--- START OF RECORD SET ---

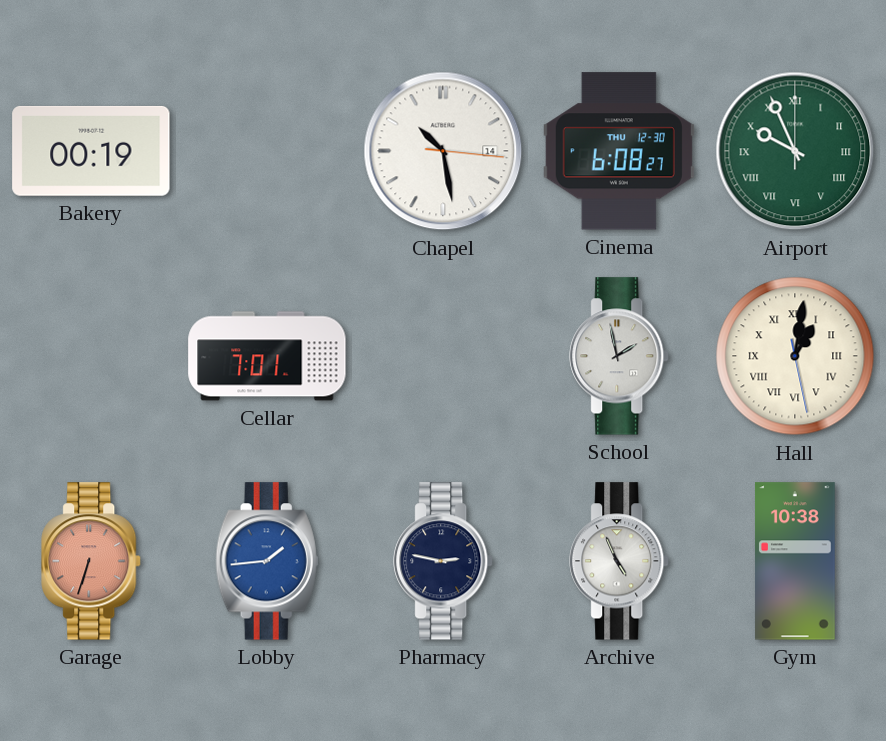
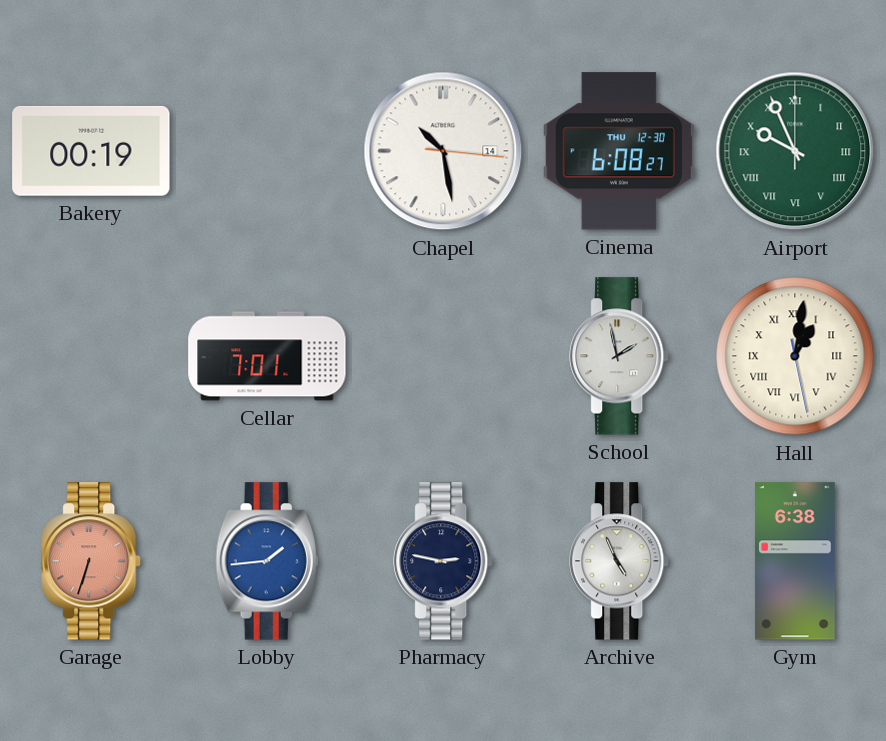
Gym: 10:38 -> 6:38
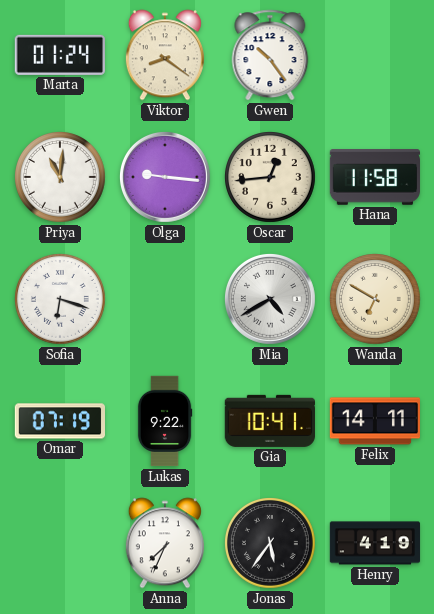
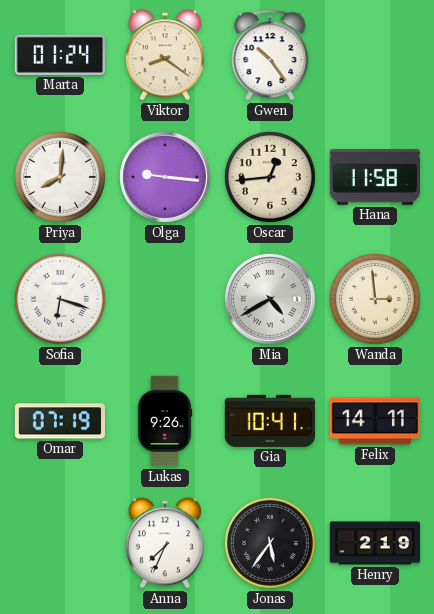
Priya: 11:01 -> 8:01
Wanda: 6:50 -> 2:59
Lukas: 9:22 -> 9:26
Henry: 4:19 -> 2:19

--- END OF RECORD SET ---
--- START OF RECORD SET ---

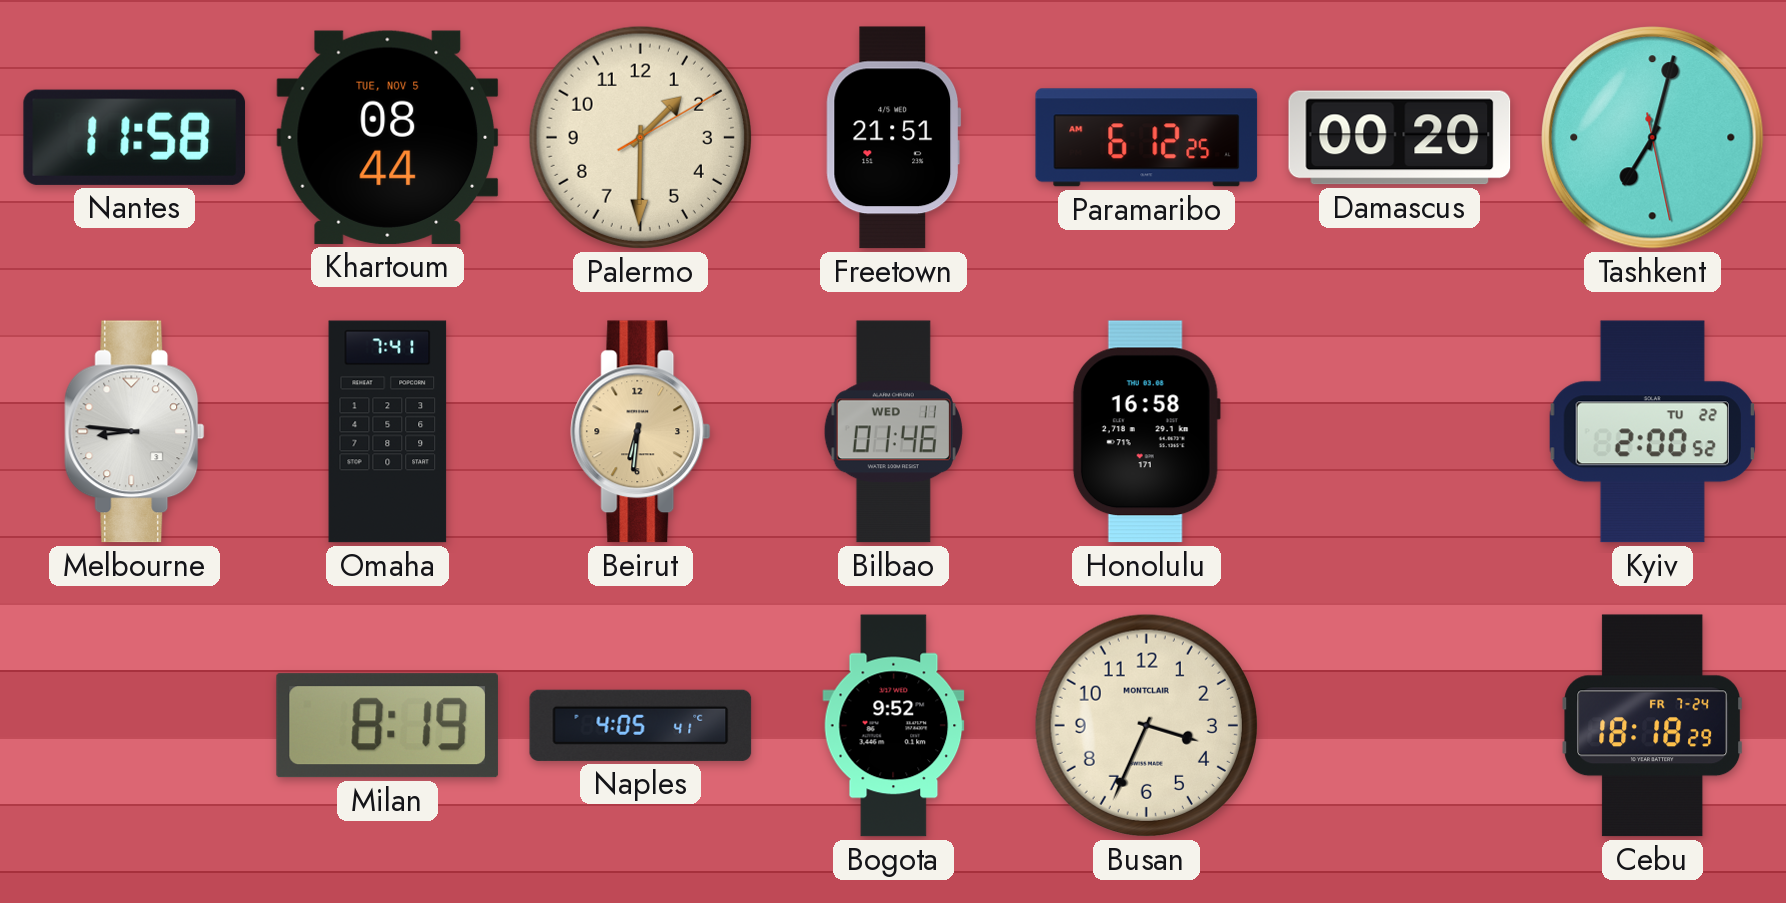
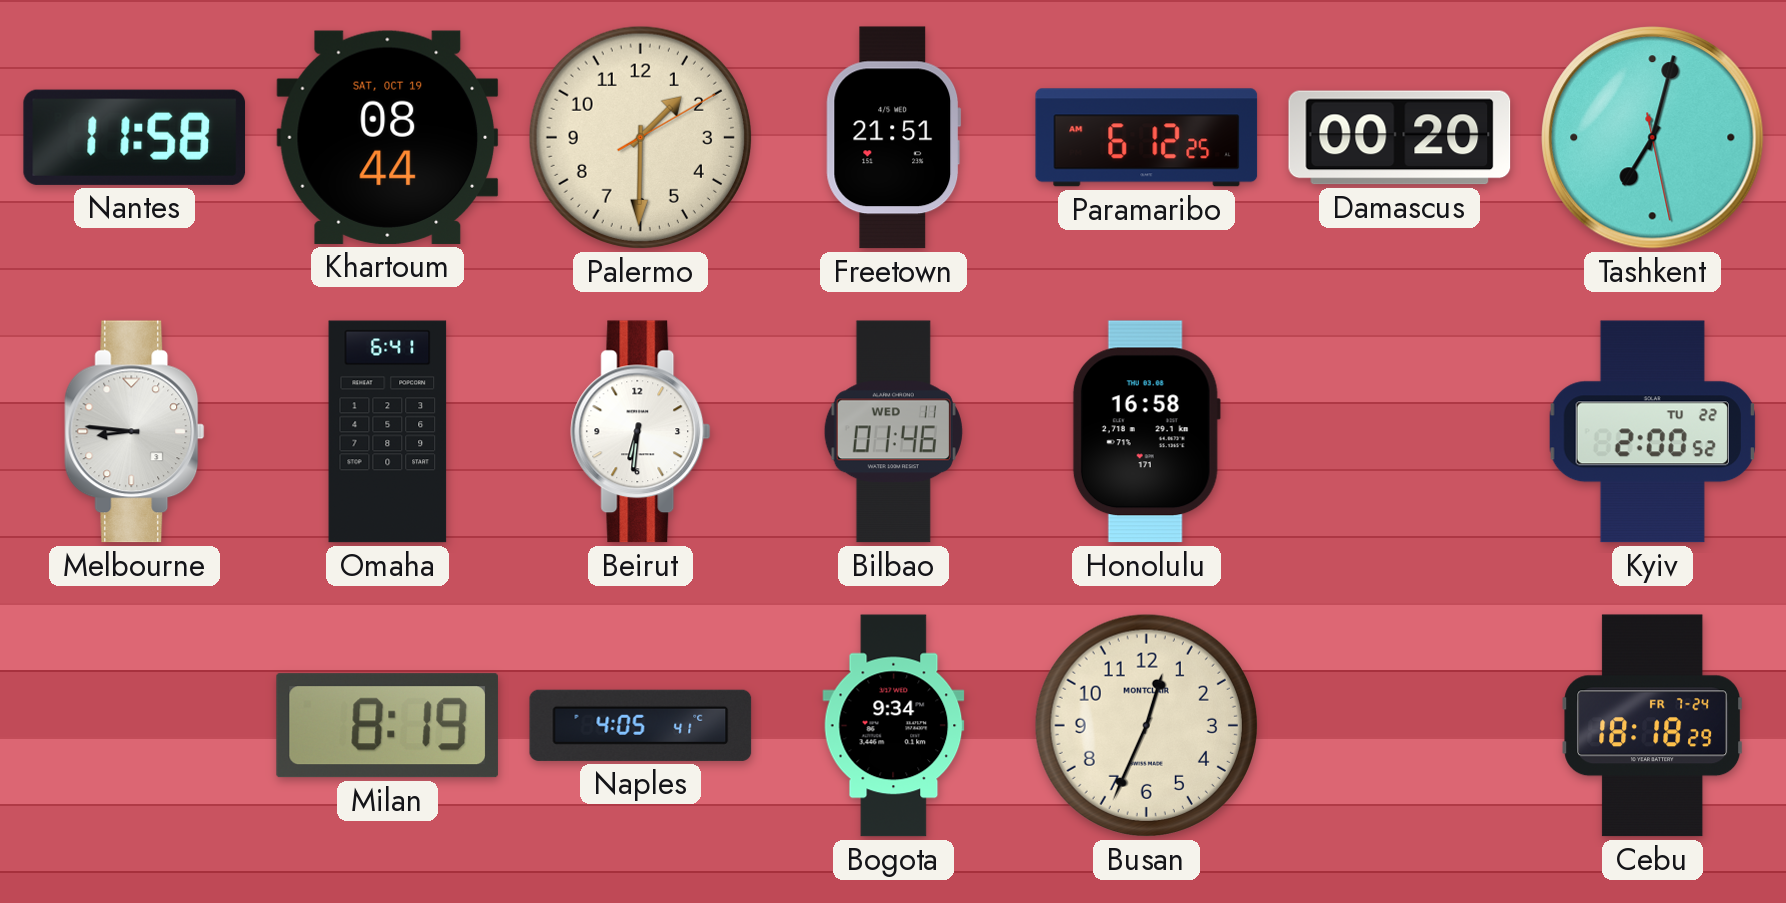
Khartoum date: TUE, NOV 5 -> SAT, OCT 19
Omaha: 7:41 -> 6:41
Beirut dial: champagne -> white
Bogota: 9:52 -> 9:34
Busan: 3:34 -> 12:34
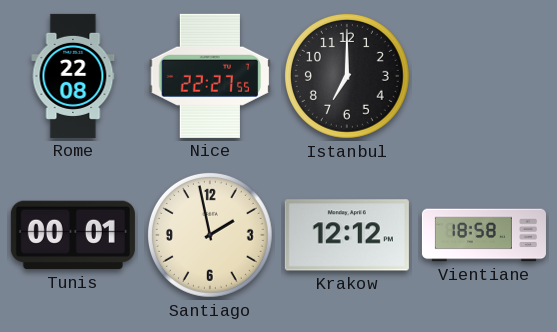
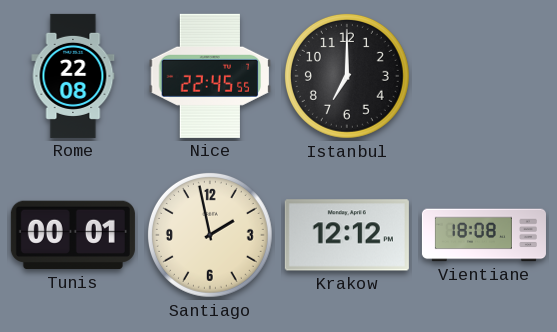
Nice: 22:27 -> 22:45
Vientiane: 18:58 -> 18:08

--- END OF RECORD SET ---

» CHALLENGE: Retype the rows from the line with "Khartoum date: TUE, NOV 5 -> SAT, OCT 19" up to and including the line with "Vientiane: 18:58 -> 18:08", leaving out the pictures.

» WRITTEN RESPONSE:
Khartoum date: TUE, NOV 5 -> SAT, OCT 19
Omaha: 7:41 -> 6:41
Beirut dial: champagne -> white
Bogota: 9:52 -> 9:34
Busan: 3:34 -> 12:34
Nice: 22:27 -> 22:45
Vientiane: 18:58 -> 18:08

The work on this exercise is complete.